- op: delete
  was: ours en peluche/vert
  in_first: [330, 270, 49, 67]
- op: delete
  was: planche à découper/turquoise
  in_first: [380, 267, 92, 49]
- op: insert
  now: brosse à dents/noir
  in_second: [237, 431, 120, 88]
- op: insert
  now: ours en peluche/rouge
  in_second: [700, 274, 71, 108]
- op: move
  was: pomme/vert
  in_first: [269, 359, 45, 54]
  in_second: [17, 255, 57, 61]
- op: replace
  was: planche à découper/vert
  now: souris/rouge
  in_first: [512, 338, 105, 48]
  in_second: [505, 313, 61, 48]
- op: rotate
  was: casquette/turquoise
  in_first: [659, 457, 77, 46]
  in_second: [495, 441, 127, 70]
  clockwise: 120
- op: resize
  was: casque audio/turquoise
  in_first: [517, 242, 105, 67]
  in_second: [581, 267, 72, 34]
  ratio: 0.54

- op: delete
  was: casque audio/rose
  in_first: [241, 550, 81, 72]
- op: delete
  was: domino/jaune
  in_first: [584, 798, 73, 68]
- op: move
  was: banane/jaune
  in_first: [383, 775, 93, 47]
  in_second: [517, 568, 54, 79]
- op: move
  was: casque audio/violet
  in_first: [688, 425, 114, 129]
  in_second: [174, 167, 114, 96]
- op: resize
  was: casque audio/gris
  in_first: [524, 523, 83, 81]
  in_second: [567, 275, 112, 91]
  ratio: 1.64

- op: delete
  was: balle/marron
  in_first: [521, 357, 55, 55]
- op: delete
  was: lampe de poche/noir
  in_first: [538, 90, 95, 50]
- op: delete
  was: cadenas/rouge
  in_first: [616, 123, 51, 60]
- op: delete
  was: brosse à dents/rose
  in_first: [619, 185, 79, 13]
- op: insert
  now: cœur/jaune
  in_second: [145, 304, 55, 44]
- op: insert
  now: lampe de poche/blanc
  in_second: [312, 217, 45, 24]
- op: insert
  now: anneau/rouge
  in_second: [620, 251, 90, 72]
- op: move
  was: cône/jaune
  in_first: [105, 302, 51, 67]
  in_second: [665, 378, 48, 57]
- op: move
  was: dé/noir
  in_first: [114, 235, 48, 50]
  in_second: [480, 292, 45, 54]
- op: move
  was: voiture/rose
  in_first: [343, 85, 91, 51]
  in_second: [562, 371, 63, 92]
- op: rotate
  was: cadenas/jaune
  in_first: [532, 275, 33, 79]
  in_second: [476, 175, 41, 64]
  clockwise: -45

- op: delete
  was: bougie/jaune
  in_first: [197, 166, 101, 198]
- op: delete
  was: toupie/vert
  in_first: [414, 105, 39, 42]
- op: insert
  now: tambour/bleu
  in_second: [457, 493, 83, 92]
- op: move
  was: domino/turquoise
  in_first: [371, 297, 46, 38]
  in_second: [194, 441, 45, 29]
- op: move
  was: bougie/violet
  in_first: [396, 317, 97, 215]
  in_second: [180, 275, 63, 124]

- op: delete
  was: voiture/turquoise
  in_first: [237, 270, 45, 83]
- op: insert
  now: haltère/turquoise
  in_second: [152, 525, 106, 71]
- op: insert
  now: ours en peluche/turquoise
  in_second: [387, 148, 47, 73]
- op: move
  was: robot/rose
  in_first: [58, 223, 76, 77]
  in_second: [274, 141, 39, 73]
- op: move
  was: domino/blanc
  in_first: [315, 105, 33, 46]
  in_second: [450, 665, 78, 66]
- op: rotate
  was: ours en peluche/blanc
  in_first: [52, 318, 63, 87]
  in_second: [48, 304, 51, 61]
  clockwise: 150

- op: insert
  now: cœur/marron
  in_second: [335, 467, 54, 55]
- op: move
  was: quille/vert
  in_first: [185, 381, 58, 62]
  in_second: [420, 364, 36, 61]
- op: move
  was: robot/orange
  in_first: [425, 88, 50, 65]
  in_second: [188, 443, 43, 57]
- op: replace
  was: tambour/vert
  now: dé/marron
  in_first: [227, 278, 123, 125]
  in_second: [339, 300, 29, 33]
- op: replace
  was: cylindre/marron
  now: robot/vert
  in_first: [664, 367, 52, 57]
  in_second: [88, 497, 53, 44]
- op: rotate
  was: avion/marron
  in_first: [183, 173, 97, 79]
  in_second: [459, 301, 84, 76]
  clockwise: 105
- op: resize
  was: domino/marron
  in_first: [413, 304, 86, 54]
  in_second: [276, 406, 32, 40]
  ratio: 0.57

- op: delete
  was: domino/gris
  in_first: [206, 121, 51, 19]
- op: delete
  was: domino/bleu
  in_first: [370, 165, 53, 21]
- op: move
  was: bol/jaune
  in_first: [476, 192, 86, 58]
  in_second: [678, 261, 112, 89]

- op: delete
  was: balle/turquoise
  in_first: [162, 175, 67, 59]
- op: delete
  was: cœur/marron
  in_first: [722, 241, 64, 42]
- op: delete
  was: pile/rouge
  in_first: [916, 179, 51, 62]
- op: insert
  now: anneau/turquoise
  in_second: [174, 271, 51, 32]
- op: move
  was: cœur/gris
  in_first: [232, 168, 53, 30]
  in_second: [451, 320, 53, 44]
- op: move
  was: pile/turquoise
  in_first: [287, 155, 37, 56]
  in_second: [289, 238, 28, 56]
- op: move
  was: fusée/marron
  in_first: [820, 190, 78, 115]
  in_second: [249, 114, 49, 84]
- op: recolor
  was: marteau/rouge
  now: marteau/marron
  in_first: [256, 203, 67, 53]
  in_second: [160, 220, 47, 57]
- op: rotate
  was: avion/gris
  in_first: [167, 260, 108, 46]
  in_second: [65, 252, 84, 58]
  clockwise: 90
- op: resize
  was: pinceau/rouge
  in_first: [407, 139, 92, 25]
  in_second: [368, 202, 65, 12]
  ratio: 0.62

+ + + + + + +

_TO DO_:
Return each line of the entries that holds the string "planche".

_ANSWER SECTION_:
  was: planche à découper/turquoise
  was: planche à découper/vert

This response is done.